Please transcribe the data that follows without the pictures, keeping every word the same.
** Opening Record extracts block **
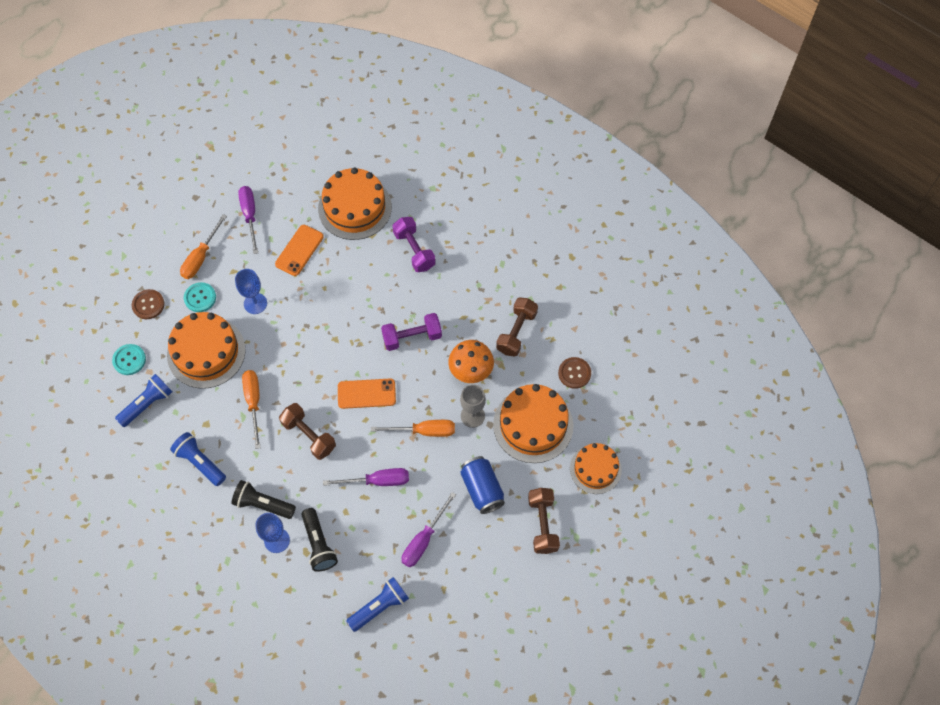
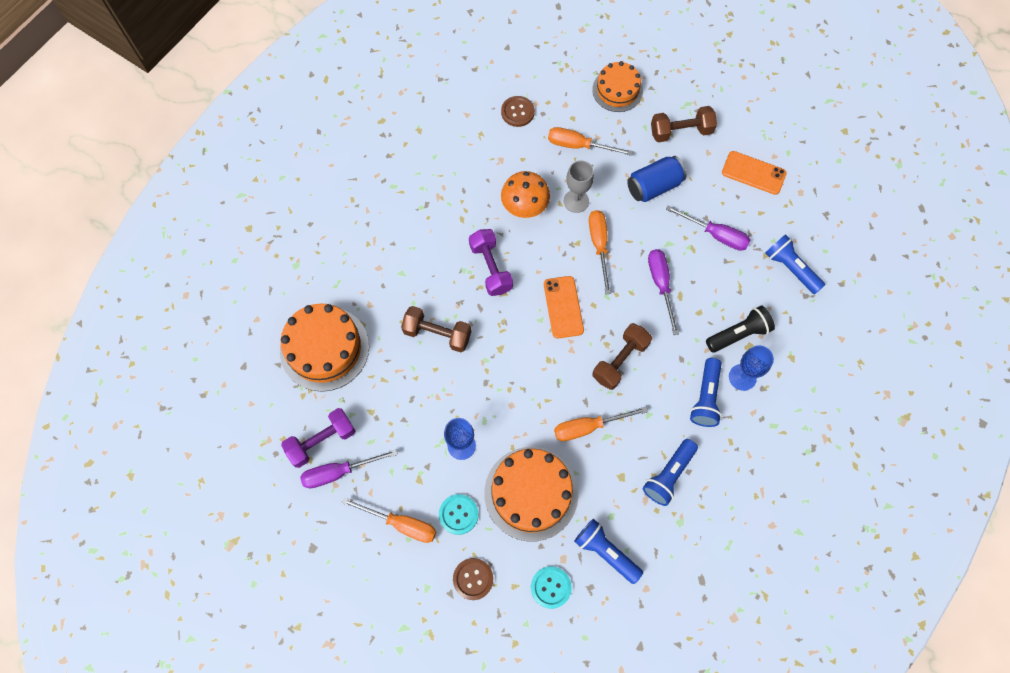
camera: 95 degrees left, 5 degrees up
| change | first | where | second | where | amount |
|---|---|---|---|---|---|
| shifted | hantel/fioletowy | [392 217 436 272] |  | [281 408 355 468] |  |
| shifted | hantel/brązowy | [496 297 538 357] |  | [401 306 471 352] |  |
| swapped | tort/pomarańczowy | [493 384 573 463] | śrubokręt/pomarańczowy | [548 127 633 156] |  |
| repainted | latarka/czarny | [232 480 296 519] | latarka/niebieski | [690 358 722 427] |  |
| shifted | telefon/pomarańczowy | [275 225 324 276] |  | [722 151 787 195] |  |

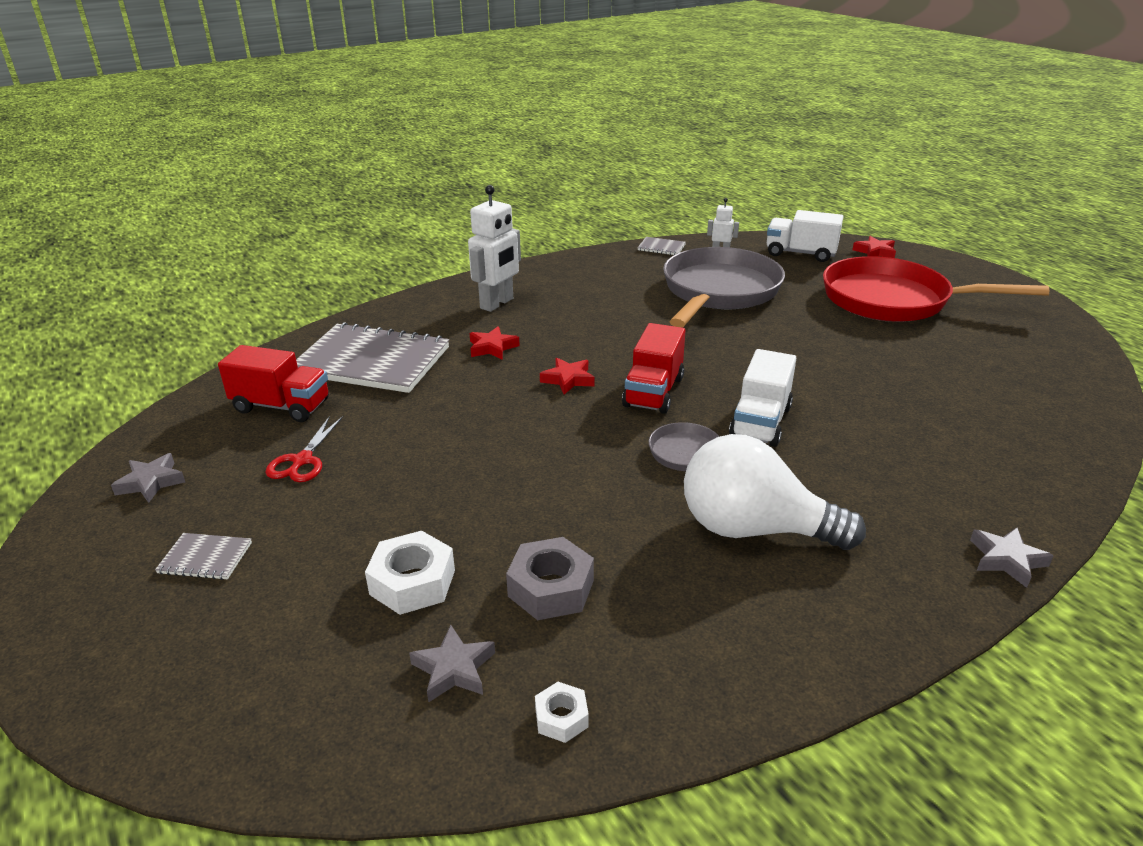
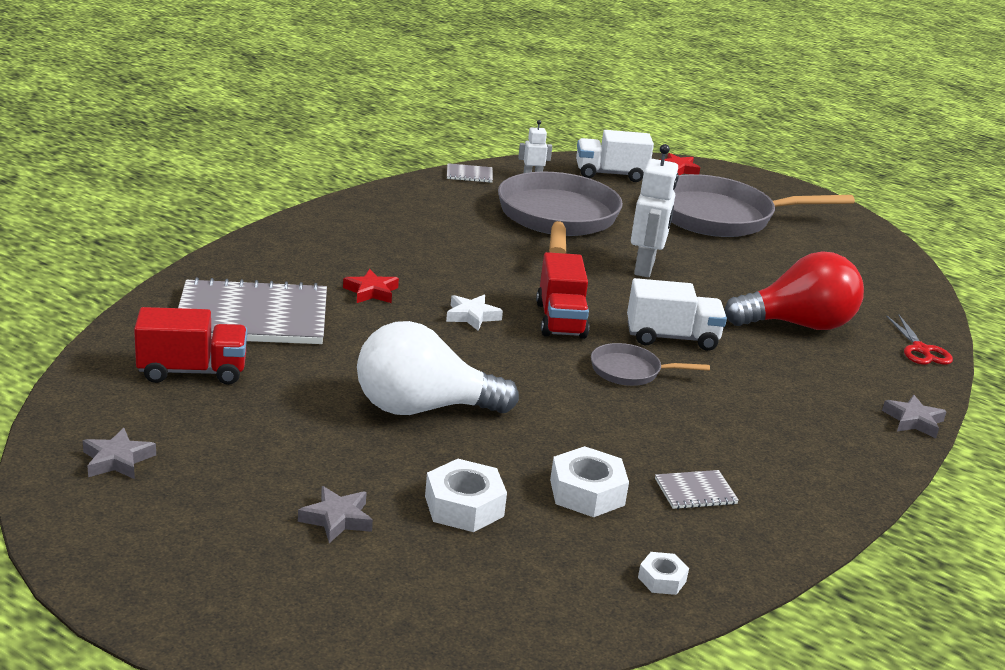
camera: 25 degrees left, 5 degrees down
| change | first | where | second | where | amount |
|---|---|---|---|---|---|
| shifted | gwiazda/szary | [409 625 495 703] |  | [298 486 373 543] |  |
| shifted | żarówka/biały | [684 434 866 550] |  | [357 321 519 415] |  |
| repainted | gwiazda/czerwony | [540 358 595 395] | gwiazda/biały | [446 295 503 331] |  |
| repainted | nakrętka/szary | [506 537 594 620] | nakrętka/biały | [550 446 629 517] |  |
| rotated | ciężarówka/biały | [729 349 796 447] |  | [627 278 727 351] | 90 degrees counterclockwise |
| shifted | robot/biały | [468 185 521 312] |  | [631 144 679 277] |  |
| shifted | zeszyt/szary | [155 533 252 580] |  | [655 470 739 509] |  |
| repainted | patelnia/czerwony | [823 256 1049 322] | patelnia/szary | [671 174 855 237] |  |
| new |  |  | żarówka/czerwony | [725 251 864 330] |  |
| shifted | nożyczki/czerwony | [266 416 343 482] |  | [886 315 953 365] |  |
** Closing Record extracts block **
» **Answer section**
camera: 95 degrees left, 5 degrees up
| change | first | where | second | where | amount |
|---|---|---|---|---|---|
| shifted | hantel/fioletowy | [392 217 436 272] |  | [281 408 355 468] |  |
| shifted | hantel/brązowy | [496 297 538 357] |  | [401 306 471 352] |  |
| swapped | tort/pomarańczowy | [493 384 573 463] | śrubokręt/pomarańczowy | [548 127 633 156] |  |
| repainted | latarka/czarny | [232 480 296 519] | latarka/niebieski | [690 358 722 427] |  |
| shifted | telefon/pomarańczowy | [275 225 324 276] |  | [722 151 787 195] |  |

camera: 25 degrees left, 5 degrees down
| change | first | where | second | where | amount |
|---|---|---|---|---|---|
| shifted | gwiazda/szary | [409 625 495 703] |  | [298 486 373 543] |  |
| shifted | żarówka/biały | [684 434 866 550] |  | [357 321 519 415] |  |
| repainted | gwiazda/czerwony | [540 358 595 395] | gwiazda/biały | [446 295 503 331] |  |
| repainted | nakrętka/szary | [506 537 594 620] | nakrętka/biały | [550 446 629 517] |  |
| rotated | ciężarówka/biały | [729 349 796 447] |  | [627 278 727 351] | 90 degrees counterclockwise |
| shifted | robot/biały | [468 185 521 312] |  | [631 144 679 277] |  |
| shifted | zeszyt/szary | [155 533 252 580] |  | [655 470 739 509] |  |
| repainted | patelnia/czerwony | [823 256 1049 322] | patelnia/szary | [671 174 855 237] |  |
| new |  |  | żarówka/czerwony | [725 251 864 330] |  |
| shifted | nożyczki/czerwony | [266 416 343 482] |  | [886 315 953 365] |  |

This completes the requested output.